- **THE INPUT**
___
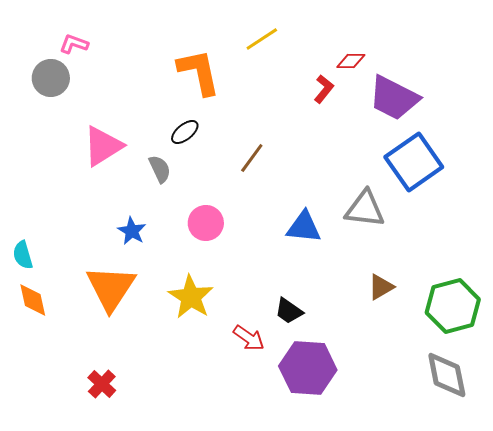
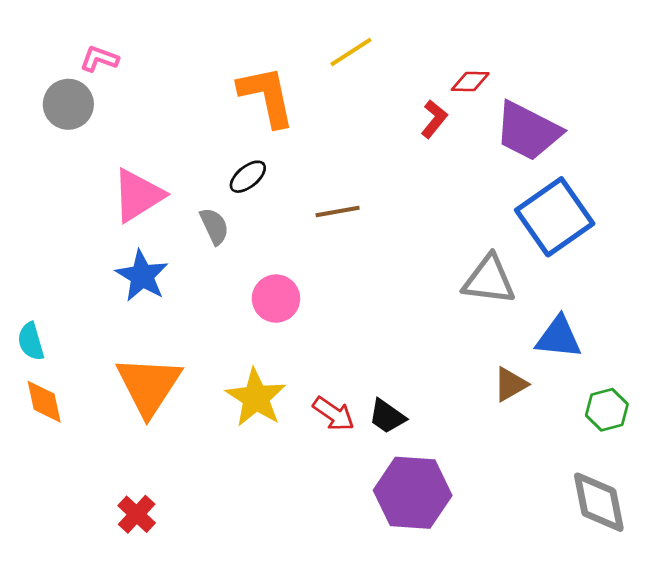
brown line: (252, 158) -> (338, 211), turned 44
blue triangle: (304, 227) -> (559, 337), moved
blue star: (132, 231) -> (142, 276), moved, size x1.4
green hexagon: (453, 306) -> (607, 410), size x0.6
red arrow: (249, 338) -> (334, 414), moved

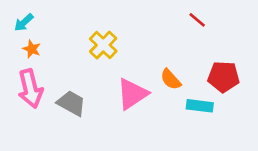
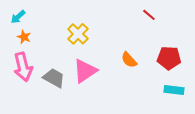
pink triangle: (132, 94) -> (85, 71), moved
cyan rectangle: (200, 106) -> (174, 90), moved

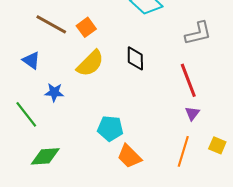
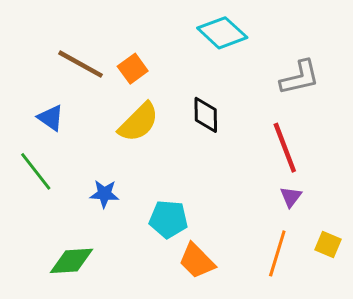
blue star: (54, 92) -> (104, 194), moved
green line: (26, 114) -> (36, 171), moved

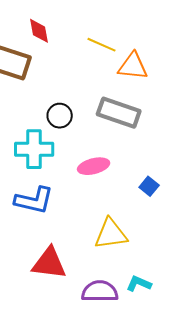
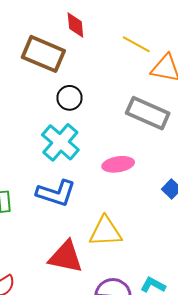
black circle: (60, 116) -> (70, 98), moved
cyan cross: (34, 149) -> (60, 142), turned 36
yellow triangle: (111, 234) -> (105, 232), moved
___
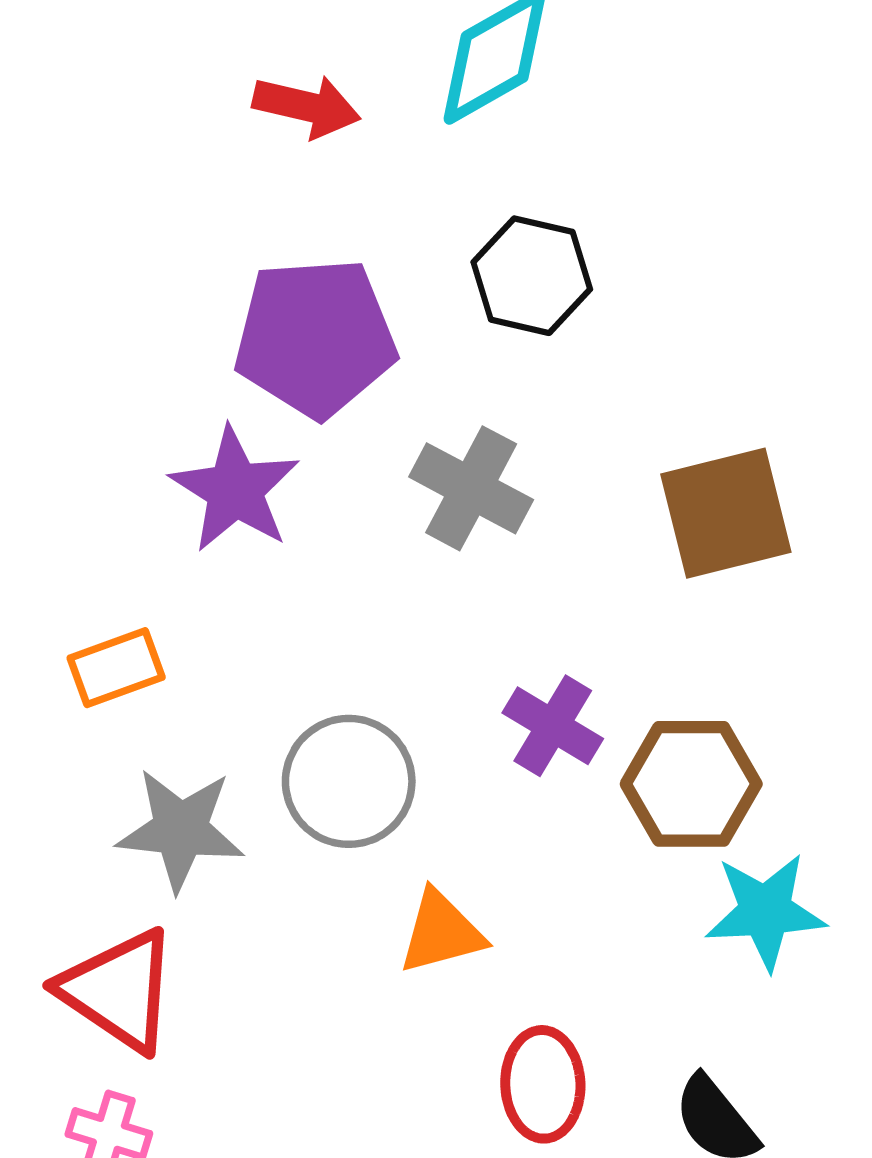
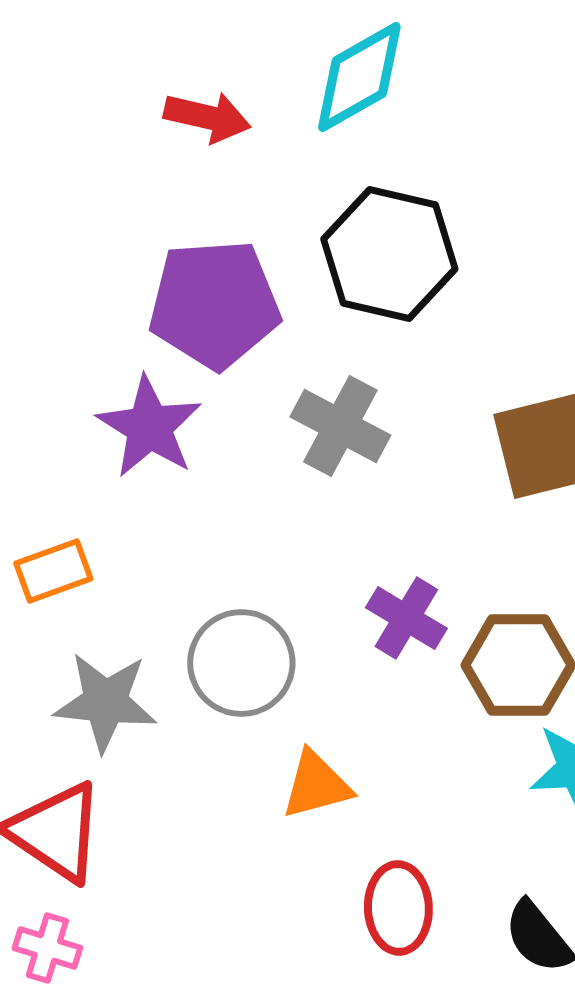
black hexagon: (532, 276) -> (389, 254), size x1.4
___
- **PROBLEM TO SOLVE**
Starting at the line above that holds "brown line: (252, 158)", repeat every line exactly down to and including the line that holds "yellow triangle: (111, 234)", then stop. Do not carry over any pictures.

- **FINISHED TASK**
brown line: (252, 158) -> (338, 211), turned 44
blue triangle: (304, 227) -> (559, 337), moved
blue star: (132, 231) -> (142, 276), moved, size x1.4
green hexagon: (453, 306) -> (607, 410), size x0.6
red arrow: (249, 338) -> (334, 414), moved

pink triangle: (132, 94) -> (85, 71), moved
cyan rectangle: (200, 106) -> (174, 90), moved

blue star: (54, 92) -> (104, 194), moved
green line: (26, 114) -> (36, 171), moved

black circle: (60, 116) -> (70, 98), moved
cyan cross: (34, 149) -> (60, 142), turned 36
yellow triangle: (111, 234) -> (105, 232), moved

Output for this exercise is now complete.